## INFORMATION SHOWN:
#####

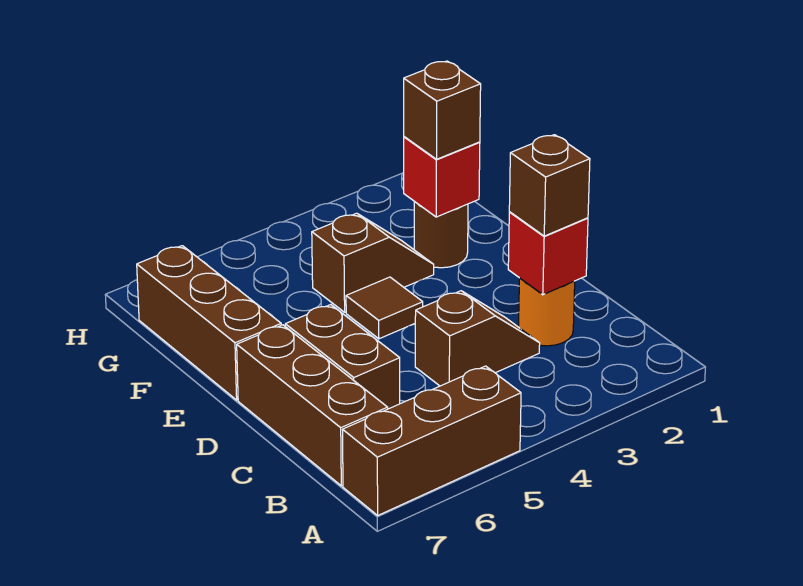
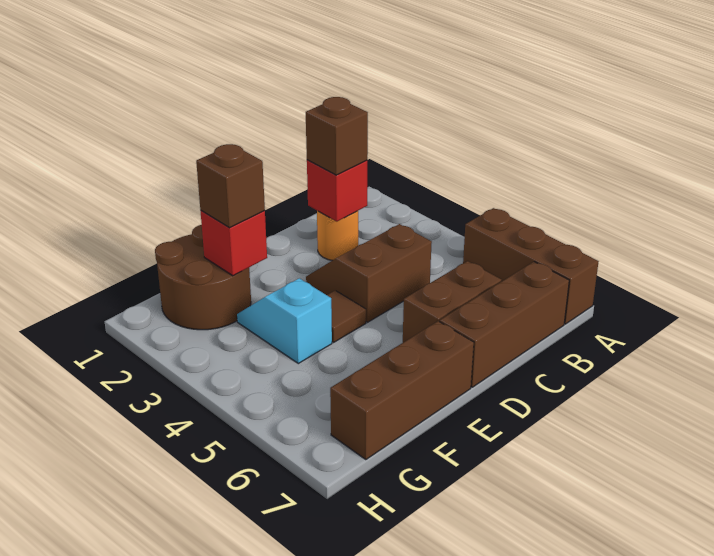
brown slope C3:C4 level 1 top 4 -> brown slope C3:D4 level 1 top 4
brown round brick F2 level 1 -> brown round brick F1:G2 level 1
brown slope F3:F4 level 1 top 4 -> cyan slope F3:F4 level 1 top 4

#####

## PROBLEM STATEMENT:
Would you repeat each line of the listing exactly, skipping any picture?

## SOLUTION TO THIS PROBLEM:
brown slope C3:C4 level 1 top 4 -> brown slope C3:D4 level 1 top 4
brown round brick F2 level 1 -> brown round brick F1:G2 level 1
brown slope F3:F4 level 1 top 4 -> cyan slope F3:F4 level 1 top 4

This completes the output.